── TASK DATA

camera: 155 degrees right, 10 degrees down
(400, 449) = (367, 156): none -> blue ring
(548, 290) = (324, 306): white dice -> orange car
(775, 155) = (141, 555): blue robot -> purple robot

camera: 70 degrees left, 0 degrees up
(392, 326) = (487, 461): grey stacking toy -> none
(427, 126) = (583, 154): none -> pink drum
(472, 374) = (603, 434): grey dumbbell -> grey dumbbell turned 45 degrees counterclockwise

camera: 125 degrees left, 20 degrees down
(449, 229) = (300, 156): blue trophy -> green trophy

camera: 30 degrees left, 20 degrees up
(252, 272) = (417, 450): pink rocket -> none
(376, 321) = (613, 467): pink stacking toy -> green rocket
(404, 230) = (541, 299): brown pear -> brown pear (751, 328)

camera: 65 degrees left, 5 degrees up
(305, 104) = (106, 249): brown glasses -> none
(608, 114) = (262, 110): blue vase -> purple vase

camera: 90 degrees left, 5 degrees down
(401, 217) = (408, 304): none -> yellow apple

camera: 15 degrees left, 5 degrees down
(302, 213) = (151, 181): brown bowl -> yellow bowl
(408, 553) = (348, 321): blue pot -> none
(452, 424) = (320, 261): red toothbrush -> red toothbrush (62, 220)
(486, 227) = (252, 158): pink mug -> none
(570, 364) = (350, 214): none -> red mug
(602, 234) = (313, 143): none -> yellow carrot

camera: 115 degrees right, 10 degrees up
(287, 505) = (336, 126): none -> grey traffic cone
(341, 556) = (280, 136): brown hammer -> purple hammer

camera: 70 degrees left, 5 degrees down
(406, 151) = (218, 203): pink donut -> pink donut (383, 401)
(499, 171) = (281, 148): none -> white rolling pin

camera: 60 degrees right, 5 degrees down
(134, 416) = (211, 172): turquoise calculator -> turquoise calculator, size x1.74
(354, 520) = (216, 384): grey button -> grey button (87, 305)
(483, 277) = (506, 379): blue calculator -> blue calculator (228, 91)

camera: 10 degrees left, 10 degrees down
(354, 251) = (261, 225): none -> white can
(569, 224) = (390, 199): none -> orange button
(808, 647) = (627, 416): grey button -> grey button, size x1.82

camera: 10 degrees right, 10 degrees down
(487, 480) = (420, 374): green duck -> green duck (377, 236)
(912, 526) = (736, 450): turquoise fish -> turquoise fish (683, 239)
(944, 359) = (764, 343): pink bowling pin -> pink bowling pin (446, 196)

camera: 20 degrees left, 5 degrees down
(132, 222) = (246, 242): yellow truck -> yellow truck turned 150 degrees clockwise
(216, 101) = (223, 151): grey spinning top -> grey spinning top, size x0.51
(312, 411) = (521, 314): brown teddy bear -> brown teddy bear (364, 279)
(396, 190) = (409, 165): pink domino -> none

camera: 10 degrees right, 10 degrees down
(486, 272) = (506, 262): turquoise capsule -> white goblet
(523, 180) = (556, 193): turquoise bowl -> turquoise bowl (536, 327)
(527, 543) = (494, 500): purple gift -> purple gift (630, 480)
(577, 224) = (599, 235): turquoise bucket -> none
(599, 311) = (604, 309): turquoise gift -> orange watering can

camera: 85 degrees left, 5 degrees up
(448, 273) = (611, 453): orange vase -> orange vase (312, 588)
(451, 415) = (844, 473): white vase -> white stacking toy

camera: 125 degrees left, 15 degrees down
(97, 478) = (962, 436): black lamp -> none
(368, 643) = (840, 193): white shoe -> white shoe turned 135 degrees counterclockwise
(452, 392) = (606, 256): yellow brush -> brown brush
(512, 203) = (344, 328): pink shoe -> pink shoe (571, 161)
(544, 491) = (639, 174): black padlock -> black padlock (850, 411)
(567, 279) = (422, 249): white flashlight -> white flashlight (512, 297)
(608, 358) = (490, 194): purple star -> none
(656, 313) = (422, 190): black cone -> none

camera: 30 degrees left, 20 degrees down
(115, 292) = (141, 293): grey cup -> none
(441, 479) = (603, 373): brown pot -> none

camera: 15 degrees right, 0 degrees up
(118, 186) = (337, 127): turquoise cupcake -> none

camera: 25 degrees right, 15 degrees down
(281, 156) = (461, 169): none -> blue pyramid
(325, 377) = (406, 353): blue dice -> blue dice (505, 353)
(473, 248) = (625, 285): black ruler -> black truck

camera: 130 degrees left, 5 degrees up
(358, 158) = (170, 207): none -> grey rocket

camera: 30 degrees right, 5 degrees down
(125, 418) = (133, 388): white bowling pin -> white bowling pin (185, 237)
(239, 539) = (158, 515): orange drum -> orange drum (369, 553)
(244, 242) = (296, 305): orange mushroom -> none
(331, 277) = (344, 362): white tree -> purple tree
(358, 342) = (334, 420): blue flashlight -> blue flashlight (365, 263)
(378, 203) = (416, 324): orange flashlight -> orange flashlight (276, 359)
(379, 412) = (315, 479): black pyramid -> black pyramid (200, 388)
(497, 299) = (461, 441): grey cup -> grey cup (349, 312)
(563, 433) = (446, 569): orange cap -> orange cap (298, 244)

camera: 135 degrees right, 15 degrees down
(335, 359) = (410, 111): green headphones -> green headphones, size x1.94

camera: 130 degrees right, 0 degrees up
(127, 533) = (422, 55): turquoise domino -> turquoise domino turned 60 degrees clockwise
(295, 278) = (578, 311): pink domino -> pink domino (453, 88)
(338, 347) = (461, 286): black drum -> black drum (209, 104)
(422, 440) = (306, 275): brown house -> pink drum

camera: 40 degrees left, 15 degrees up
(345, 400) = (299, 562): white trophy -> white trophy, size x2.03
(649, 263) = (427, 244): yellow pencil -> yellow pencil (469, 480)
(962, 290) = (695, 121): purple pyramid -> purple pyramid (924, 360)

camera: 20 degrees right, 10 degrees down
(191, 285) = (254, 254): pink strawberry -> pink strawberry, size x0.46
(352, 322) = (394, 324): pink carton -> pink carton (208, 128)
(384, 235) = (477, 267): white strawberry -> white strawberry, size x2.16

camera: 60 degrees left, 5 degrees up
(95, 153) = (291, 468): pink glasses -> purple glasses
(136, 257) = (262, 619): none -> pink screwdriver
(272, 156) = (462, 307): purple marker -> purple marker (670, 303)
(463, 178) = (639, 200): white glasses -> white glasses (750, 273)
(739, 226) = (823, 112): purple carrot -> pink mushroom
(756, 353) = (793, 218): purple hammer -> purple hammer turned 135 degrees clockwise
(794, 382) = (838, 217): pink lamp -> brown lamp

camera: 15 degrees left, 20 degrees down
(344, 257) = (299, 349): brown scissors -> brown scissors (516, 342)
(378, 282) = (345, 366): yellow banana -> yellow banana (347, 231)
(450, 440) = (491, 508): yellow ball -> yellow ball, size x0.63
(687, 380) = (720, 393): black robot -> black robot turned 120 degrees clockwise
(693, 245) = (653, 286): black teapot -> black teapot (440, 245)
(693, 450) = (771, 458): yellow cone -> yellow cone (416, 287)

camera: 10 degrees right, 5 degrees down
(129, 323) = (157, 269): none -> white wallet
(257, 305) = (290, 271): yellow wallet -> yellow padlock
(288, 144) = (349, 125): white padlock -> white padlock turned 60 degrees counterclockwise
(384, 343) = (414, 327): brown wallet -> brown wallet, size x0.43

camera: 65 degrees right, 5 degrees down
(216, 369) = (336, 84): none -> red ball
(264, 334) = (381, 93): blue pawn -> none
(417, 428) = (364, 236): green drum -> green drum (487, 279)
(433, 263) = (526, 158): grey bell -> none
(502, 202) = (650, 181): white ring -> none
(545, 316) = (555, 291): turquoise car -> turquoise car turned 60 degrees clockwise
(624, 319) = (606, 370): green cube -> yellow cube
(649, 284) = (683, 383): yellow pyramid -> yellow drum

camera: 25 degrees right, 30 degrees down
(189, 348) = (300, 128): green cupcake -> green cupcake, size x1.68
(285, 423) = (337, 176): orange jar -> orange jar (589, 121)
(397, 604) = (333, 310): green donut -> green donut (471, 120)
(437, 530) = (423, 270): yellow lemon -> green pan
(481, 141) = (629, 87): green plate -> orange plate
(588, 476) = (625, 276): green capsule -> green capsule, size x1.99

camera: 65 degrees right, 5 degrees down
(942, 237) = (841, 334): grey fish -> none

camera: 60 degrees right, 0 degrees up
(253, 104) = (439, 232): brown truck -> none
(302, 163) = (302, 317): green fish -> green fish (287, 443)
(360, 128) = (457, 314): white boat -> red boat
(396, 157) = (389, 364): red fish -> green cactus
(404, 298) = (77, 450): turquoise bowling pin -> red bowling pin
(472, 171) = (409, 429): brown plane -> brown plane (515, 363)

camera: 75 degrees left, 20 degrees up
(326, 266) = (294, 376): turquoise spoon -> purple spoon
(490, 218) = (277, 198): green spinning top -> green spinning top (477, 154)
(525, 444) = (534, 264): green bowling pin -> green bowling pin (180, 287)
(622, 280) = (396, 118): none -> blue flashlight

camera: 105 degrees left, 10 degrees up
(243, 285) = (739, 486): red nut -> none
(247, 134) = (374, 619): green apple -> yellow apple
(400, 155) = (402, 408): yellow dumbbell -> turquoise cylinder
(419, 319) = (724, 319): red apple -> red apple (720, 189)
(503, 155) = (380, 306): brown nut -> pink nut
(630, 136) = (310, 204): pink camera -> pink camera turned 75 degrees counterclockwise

────

- [WHAT THE EXERCISE ASKS]:
Starting at the first line of the records, print each line exactly, stopping after the line that contains "(392, 326) = (487, 461): grey".

- [OUTPUT FOR THIS TASK]:
camera: 155 degrees right, 10 degrees down
(400, 449) = (367, 156): none -> blue ring
(548, 290) = (324, 306): white dice -> orange car
(775, 155) = (141, 555): blue robot -> purple robot

camera: 70 degrees left, 0 degrees up
(392, 326) = (487, 461): grey stacking toy -> none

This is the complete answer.